━━━ Record extracts ━━━

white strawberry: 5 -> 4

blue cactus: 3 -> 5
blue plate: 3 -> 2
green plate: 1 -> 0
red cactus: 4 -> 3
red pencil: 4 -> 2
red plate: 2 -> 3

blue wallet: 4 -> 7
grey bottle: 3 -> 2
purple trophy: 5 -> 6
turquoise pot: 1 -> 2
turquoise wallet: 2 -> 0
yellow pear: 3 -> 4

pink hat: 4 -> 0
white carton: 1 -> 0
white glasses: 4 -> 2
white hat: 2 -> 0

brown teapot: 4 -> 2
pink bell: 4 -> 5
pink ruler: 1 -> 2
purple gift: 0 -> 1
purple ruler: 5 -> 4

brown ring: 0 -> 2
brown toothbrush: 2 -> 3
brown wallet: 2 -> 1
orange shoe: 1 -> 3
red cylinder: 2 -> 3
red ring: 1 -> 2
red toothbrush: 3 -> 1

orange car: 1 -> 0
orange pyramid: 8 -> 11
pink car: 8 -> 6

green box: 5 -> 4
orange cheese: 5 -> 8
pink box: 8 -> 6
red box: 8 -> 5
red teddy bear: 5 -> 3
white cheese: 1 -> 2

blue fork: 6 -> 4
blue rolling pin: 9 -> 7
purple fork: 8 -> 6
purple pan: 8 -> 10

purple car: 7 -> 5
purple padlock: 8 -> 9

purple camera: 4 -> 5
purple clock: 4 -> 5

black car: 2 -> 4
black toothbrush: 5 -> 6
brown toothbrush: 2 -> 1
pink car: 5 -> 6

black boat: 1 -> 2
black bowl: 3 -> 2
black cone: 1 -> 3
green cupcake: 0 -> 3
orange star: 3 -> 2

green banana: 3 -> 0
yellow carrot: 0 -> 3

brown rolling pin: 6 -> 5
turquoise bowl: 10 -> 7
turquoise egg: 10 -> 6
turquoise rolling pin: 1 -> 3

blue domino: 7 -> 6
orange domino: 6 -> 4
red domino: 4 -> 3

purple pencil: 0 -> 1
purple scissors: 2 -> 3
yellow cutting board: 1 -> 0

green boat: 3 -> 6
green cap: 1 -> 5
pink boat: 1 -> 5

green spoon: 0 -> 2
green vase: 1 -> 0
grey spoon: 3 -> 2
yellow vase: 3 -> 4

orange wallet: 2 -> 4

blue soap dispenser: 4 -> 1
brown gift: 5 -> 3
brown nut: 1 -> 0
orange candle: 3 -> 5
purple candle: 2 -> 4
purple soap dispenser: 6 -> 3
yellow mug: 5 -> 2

━━━

- [Work to complete]: The answer is every line in the data where the word "yellow" appears.

- [Solution to the problem]:
yellow pear: 3 -> 4
yellow carrot: 0 -> 3
yellow cutting board: 1 -> 0
yellow vase: 3 -> 4
yellow mug: 5 -> 2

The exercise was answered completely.